What the task requires: Emit a verbatim copy of the lines running from the line with "P5 pin 1: VA -> GND" through the end of the material below.

╭─ Records to use

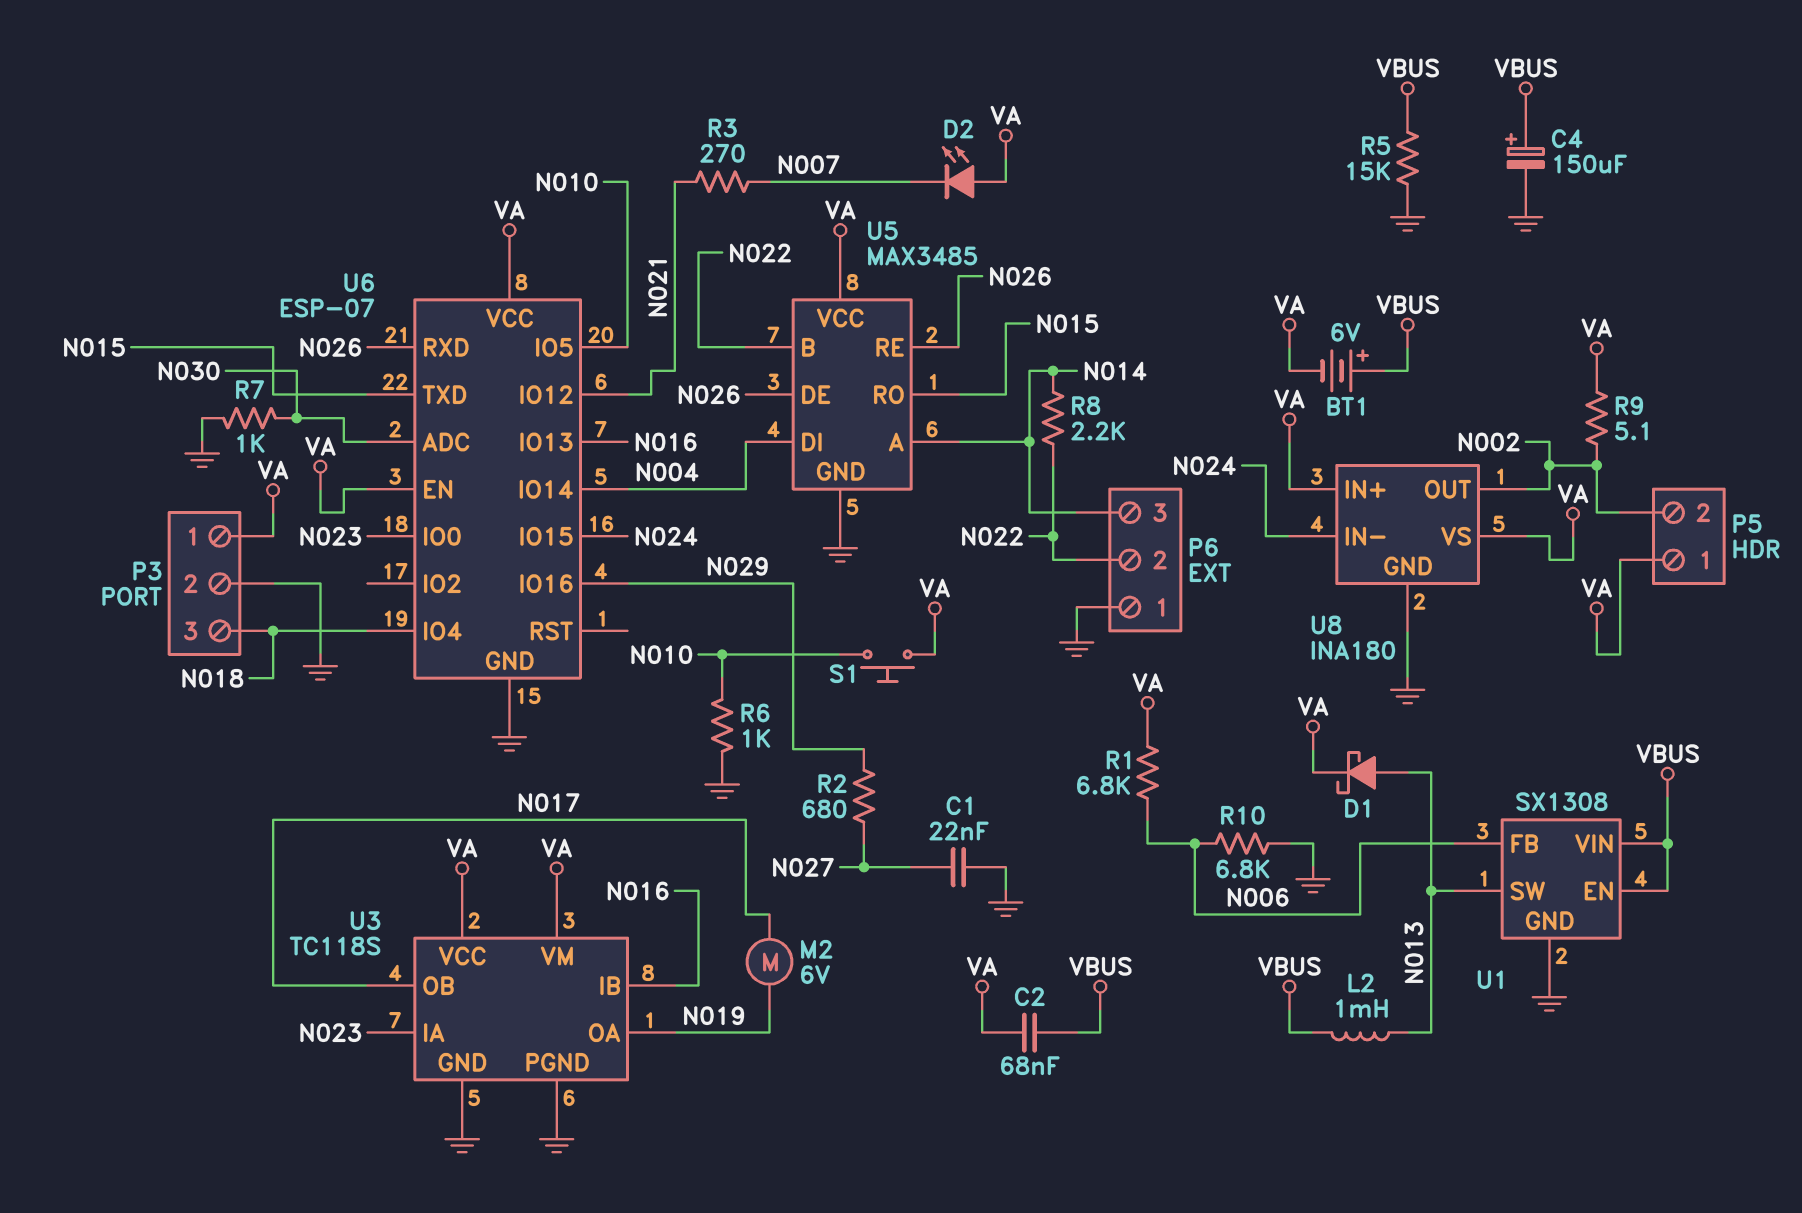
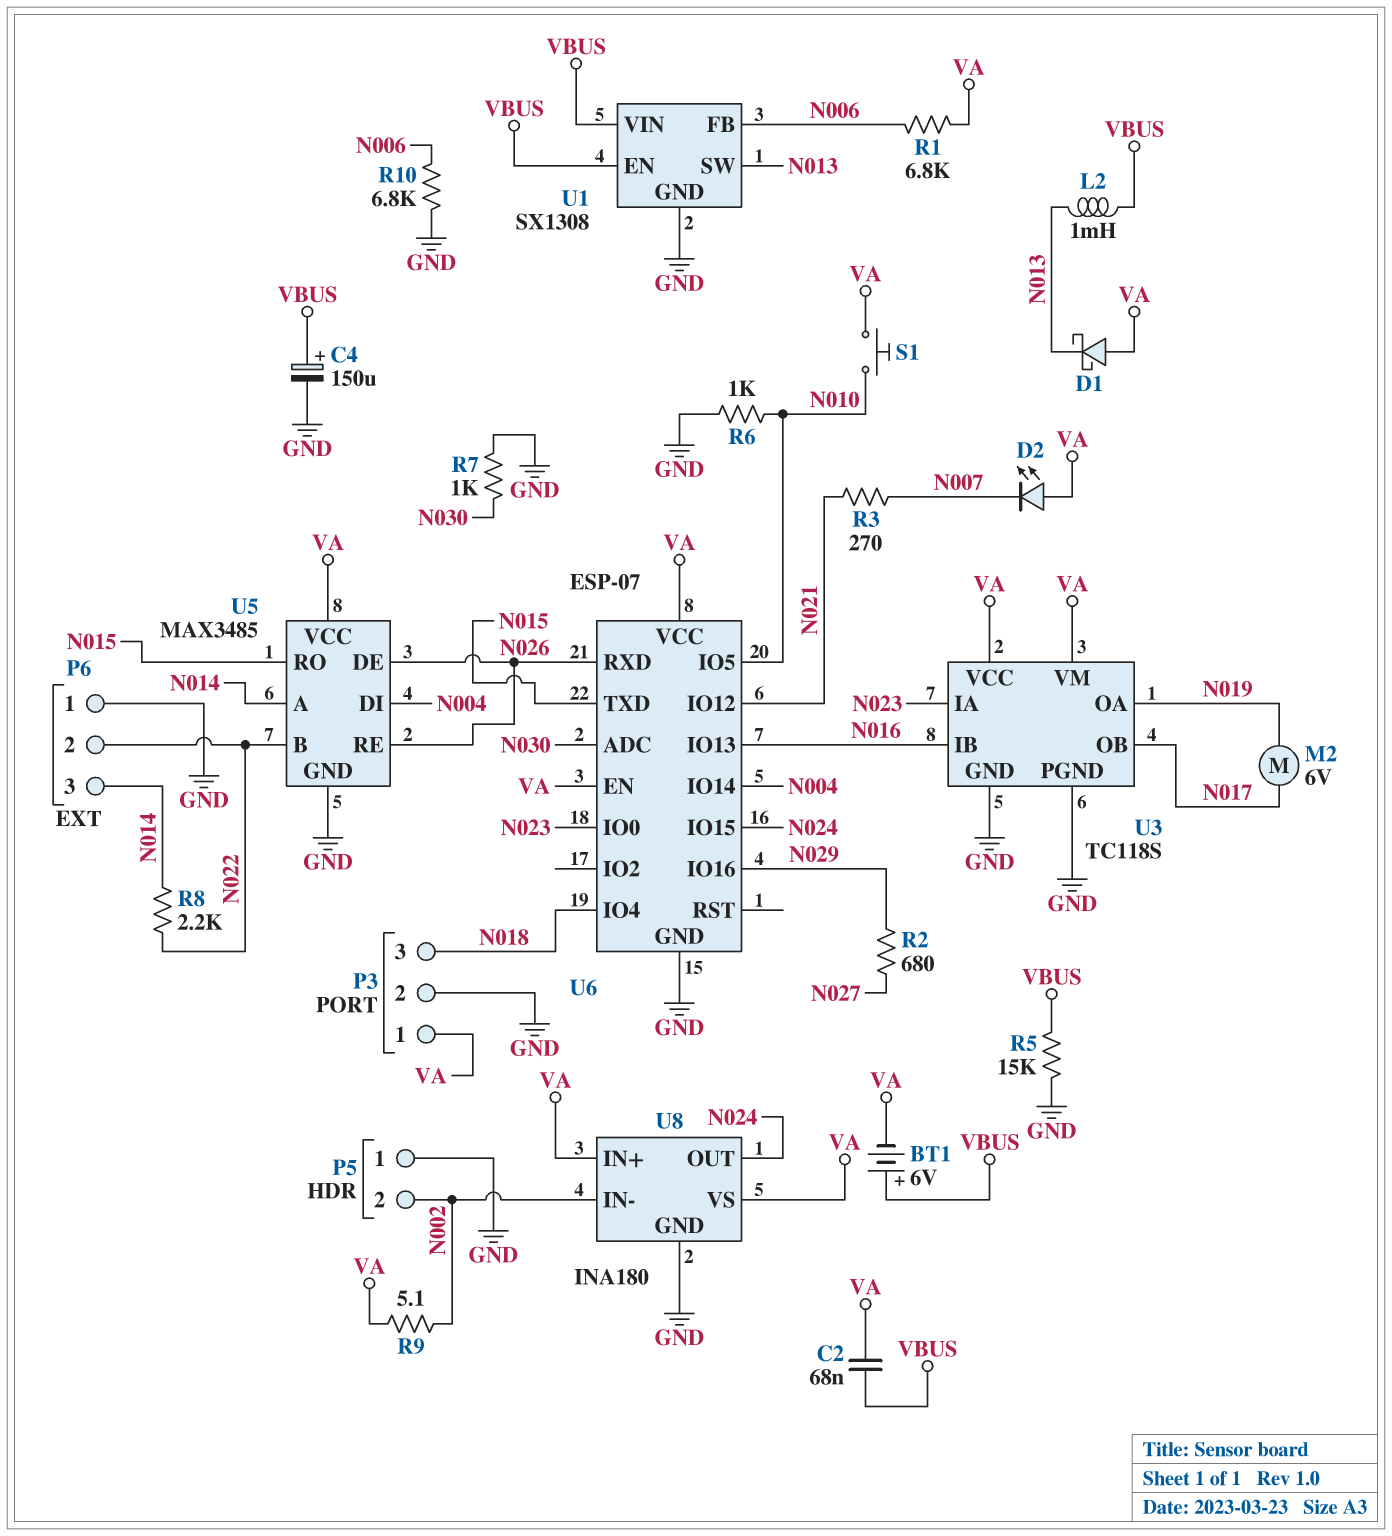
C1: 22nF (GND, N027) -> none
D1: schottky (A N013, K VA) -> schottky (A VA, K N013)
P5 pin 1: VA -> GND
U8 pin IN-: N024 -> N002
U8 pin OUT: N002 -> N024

╰─

Output of the task:
P5 pin 1: VA -> GND
U8 pin IN-: N024 -> N002
U8 pin OUT: N002 -> N024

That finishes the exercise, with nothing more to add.